Requirement => Each line of the data has to be written out again exactly as shown.

○ ○ ○ ○ ○ ○ ○

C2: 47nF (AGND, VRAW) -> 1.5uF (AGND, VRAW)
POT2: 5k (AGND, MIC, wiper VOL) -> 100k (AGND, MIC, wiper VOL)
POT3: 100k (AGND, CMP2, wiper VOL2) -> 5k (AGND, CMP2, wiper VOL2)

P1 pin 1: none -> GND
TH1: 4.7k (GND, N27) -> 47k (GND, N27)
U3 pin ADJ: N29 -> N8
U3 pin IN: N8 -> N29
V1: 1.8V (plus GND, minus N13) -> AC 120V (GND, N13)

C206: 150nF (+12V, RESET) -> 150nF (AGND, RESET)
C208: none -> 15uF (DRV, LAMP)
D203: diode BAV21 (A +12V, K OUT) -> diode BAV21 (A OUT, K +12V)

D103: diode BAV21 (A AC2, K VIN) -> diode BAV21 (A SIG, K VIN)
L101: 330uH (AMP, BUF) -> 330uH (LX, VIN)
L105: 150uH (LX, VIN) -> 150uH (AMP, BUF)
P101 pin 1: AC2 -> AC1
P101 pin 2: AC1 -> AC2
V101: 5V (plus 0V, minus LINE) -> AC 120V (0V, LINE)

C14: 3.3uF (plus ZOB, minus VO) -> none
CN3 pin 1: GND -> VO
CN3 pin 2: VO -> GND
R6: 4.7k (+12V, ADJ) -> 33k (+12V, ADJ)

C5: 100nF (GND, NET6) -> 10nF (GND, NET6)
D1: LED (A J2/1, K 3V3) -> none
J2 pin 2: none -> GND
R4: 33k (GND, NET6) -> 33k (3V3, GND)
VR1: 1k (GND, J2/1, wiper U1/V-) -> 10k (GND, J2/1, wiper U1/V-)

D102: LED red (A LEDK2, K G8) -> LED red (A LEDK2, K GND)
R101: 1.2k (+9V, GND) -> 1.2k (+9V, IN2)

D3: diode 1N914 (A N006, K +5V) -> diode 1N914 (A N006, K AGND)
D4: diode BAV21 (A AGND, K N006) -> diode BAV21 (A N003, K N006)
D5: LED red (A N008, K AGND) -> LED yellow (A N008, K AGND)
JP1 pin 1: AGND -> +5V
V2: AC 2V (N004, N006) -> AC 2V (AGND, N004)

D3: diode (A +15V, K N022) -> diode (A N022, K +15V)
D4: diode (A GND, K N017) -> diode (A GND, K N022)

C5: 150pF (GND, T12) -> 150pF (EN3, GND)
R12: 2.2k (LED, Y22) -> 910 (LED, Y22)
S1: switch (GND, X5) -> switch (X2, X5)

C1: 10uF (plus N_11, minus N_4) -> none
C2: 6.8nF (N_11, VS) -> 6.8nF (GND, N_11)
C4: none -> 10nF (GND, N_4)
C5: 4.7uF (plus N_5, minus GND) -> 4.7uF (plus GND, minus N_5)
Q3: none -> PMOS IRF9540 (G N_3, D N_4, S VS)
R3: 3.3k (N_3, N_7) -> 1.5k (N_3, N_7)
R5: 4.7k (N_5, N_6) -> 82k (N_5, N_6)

○ ○ ○ ○ ○ ○ ○

Final answer =>
C2: 47nF (AGND, VRAW) -> 1.5uF (AGND, VRAW)
POT2: 5k (AGND, MIC, wiper VOL) -> 100k (AGND, MIC, wiper VOL)
POT3: 100k (AGND, CMP2, wiper VOL2) -> 5k (AGND, CMP2, wiper VOL2)

P1 pin 1: none -> GND
TH1: 4.7k (GND, N27) -> 47k (GND, N27)
U3 pin ADJ: N29 -> N8
U3 pin IN: N8 -> N29
V1: 1.8V (plus GND, minus N13) -> AC 120V (GND, N13)

C206: 150nF (+12V, RESET) -> 150nF (AGND, RESET)
C208: none -> 15uF (DRV, LAMP)
D203: diode BAV21 (A +12V, K OUT) -> diode BAV21 (A OUT, K +12V)

D103: diode BAV21 (A AC2, K VIN) -> diode BAV21 (A SIG, K VIN)
L101: 330uH (AMP, BUF) -> 330uH (LX, VIN)
L105: 150uH (LX, VIN) -> 150uH (AMP, BUF)
P101 pin 1: AC2 -> AC1
P101 pin 2: AC1 -> AC2
V101: 5V (plus 0V, minus LINE) -> AC 120V (0V, LINE)

C14: 3.3uF (plus ZOB, minus VO) -> none
CN3 pin 1: GND -> VO
CN3 pin 2: VO -> GND
R6: 4.7k (+12V, ADJ) -> 33k (+12V, ADJ)

C5: 100nF (GND, NET6) -> 10nF (GND, NET6)
D1: LED (A J2/1, K 3V3) -> none
J2 pin 2: none -> GND
R4: 33k (GND, NET6) -> 33k (3V3, GND)
VR1: 1k (GND, J2/1, wiper U1/V-) -> 10k (GND, J2/1, wiper U1/V-)

D102: LED red (A LEDK2, K G8) -> LED red (A LEDK2, K GND)
R101: 1.2k (+9V, GND) -> 1.2k (+9V, IN2)

D3: diode 1N914 (A N006, K +5V) -> diode 1N914 (A N006, K AGND)
D4: diode BAV21 (A AGND, K N006) -> diode BAV21 (A N003, K N006)
D5: LED red (A N008, K AGND) -> LED yellow (A N008, K AGND)
JP1 pin 1: AGND -> +5V
V2: AC 2V (N004, N006) -> AC 2V (AGND, N004)

D3: diode (A +15V, K N022) -> diode (A N022, K +15V)
D4: diode (A GND, K N017) -> diode (A GND, K N022)

C5: 150pF (GND, T12) -> 150pF (EN3, GND)
R12: 2.2k (LED, Y22) -> 910 (LED, Y22)
S1: switch (GND, X5) -> switch (X2, X5)

C1: 10uF (plus N_11, minus N_4) -> none
C2: 6.8nF (N_11, VS) -> 6.8nF (GND, N_11)
C4: none -> 10nF (GND, N_4)
C5: 4.7uF (plus N_5, minus GND) -> 4.7uF (plus GND, minus N_5)
Q3: none -> PMOS IRF9540 (G N_3, D N_4, S VS)
R3: 3.3k (N_3, N_7) -> 1.5k (N_3, N_7)
R5: 4.7k (N_5, N_6) -> 82k (N_5, N_6)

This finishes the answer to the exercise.